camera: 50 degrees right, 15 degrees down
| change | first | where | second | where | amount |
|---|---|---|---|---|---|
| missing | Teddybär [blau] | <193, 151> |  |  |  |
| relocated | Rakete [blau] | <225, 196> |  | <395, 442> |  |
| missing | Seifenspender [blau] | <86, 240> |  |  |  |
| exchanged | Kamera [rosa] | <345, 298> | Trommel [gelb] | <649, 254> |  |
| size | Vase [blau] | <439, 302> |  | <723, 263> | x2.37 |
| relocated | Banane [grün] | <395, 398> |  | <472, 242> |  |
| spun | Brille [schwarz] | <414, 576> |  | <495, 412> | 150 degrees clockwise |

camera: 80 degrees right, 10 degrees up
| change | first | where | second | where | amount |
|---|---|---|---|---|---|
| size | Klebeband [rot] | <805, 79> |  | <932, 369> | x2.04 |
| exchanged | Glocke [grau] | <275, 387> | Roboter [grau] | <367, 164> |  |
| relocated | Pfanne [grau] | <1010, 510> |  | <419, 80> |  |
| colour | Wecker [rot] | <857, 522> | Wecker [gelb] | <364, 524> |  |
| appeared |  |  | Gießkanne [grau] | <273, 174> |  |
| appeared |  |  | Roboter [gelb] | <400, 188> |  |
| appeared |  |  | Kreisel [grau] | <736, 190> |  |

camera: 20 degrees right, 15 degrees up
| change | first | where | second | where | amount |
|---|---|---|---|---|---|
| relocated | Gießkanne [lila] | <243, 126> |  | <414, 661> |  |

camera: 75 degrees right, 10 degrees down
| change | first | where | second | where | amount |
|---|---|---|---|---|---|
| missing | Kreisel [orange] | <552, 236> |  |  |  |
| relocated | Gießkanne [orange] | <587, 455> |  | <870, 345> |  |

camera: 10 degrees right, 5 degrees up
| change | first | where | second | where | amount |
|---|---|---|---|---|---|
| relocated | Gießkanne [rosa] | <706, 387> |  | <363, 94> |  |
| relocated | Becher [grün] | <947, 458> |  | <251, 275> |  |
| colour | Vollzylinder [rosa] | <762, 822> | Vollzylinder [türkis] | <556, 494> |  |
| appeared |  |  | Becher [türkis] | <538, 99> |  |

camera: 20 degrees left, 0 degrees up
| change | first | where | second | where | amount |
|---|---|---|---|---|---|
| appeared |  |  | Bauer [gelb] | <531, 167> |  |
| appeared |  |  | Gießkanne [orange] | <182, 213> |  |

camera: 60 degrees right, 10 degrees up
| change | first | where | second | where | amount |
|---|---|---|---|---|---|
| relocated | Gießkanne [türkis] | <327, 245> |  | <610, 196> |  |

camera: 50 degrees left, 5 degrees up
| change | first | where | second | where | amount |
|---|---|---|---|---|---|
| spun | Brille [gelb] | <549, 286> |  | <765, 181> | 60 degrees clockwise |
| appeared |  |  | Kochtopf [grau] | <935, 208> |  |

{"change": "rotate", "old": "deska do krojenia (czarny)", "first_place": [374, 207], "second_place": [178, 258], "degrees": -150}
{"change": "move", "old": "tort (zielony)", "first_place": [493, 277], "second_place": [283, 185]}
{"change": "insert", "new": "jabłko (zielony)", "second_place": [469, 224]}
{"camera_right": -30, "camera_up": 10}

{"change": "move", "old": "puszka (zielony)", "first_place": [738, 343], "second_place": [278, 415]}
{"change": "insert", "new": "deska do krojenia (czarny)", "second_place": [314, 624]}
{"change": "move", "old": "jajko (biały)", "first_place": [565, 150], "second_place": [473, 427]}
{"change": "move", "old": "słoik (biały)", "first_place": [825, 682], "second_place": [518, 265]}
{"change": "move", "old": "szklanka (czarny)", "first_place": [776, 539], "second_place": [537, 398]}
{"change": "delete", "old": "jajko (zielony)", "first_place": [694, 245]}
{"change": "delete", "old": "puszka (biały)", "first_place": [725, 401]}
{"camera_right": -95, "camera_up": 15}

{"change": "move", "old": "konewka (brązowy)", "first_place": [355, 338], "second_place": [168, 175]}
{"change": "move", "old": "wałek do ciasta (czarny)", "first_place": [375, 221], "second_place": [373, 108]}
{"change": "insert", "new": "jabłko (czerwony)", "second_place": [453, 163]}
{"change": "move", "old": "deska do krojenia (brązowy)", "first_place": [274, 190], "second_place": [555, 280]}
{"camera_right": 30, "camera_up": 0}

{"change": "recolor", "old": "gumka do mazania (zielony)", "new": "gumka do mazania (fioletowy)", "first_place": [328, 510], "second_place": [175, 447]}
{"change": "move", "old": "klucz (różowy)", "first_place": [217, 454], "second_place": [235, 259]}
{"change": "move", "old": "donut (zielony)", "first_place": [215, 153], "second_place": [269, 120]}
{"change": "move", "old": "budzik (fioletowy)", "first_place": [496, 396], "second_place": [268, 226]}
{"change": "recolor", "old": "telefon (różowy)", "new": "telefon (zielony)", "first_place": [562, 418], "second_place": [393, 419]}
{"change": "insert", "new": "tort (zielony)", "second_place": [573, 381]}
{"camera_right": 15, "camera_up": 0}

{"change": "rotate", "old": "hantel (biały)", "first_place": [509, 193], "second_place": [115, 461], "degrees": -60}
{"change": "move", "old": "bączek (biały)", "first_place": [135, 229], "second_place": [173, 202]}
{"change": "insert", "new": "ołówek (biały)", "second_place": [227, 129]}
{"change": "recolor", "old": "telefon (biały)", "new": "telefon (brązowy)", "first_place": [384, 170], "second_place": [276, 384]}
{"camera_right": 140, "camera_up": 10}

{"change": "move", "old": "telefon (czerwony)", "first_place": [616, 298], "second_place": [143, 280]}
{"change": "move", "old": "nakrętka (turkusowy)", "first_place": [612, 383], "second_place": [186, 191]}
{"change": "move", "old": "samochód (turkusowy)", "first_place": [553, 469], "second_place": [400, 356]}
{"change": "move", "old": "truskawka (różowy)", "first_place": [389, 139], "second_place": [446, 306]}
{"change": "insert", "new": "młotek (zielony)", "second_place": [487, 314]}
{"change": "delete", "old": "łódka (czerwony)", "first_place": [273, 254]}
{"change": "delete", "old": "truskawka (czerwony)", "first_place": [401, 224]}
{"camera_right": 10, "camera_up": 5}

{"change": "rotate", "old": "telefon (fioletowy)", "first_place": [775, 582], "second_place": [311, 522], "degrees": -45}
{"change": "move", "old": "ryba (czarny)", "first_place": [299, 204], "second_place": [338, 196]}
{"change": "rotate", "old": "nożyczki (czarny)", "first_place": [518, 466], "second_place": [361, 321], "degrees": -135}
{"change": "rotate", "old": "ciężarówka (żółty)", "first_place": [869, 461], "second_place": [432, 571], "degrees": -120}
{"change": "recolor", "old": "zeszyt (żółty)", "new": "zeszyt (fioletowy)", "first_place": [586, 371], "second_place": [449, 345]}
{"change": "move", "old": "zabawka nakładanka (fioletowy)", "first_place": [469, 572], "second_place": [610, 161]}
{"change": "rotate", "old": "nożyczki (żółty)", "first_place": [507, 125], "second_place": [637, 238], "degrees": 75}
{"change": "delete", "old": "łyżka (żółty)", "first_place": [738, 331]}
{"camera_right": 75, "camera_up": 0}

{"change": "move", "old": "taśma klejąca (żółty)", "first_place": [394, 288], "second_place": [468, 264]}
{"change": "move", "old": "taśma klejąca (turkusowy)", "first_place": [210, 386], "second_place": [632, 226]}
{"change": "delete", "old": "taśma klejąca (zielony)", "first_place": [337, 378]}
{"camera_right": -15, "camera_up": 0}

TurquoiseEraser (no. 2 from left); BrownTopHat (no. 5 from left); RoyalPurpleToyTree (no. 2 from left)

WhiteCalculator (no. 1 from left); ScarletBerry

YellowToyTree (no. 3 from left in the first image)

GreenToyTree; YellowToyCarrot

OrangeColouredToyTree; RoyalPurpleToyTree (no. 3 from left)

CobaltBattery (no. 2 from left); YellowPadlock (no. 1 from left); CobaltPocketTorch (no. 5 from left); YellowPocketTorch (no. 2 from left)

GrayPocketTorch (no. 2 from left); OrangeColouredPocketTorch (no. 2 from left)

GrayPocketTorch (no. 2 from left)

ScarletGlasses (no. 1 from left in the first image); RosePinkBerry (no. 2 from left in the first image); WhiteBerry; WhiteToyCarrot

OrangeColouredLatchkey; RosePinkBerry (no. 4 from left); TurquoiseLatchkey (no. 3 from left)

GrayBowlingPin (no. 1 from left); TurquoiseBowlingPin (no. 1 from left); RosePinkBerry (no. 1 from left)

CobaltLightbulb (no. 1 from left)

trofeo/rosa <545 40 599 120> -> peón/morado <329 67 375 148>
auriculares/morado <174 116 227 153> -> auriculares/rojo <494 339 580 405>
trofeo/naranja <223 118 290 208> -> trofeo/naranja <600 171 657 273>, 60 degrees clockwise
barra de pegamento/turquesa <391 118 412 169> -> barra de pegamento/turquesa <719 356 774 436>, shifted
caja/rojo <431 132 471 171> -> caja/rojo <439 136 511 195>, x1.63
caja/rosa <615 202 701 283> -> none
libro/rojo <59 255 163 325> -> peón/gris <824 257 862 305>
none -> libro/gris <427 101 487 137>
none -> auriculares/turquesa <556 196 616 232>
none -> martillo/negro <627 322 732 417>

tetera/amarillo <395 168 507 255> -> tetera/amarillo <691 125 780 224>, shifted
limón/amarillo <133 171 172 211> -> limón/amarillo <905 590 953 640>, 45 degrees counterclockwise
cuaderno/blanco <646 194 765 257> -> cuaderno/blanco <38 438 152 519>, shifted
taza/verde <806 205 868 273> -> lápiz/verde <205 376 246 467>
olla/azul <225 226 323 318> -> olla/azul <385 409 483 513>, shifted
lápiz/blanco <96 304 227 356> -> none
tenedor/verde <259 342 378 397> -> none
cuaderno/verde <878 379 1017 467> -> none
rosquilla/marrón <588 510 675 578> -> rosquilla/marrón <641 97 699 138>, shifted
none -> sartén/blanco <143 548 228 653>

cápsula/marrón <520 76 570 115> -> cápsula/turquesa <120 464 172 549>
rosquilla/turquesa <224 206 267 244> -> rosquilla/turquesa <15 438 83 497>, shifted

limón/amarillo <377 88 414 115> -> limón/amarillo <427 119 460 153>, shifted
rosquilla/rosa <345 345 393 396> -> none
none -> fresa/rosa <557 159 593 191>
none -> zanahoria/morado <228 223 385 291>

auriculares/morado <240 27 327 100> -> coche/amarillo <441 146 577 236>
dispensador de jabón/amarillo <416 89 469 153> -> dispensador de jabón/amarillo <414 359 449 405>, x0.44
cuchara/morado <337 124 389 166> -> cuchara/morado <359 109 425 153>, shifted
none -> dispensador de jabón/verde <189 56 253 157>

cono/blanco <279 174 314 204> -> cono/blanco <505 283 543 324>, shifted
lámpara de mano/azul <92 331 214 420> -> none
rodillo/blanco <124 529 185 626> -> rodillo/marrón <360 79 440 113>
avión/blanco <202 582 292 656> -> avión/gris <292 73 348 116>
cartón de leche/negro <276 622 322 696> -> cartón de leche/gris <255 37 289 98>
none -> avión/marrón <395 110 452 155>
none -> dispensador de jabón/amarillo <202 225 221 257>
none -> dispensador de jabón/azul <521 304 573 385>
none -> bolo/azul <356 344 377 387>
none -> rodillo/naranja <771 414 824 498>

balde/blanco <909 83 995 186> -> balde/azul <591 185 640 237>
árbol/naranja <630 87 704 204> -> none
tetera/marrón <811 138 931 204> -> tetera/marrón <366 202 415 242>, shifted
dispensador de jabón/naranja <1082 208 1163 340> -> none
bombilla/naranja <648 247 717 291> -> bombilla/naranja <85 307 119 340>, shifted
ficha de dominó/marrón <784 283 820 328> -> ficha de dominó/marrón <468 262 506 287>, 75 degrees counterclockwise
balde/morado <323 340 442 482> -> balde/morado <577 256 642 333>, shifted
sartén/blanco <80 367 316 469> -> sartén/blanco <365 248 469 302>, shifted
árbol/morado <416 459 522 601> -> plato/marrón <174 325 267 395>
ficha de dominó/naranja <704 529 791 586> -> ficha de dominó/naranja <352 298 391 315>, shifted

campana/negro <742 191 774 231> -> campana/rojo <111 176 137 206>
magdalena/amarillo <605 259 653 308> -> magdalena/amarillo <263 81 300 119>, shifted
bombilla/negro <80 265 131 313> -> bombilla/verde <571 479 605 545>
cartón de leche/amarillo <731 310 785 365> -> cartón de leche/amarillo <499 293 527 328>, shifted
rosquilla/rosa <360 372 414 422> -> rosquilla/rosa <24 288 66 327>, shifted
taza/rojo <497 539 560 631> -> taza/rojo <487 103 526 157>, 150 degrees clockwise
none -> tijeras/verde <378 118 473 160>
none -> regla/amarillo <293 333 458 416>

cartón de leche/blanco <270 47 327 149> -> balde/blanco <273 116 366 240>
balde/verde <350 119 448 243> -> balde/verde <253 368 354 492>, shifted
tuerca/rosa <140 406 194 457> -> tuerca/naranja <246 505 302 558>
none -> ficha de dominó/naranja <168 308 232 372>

===============

Please output exactly the lines between the one holding "none -> libro/gris <427 101 487 137>" and the one holding "none -> auriculares/turquesa" in the records above, inclusive, and nothing more.

*Solution to this exercise*.
none -> libro/gris <427 101 487 137>
none -> auriculares/turquesa <556 196 616 232>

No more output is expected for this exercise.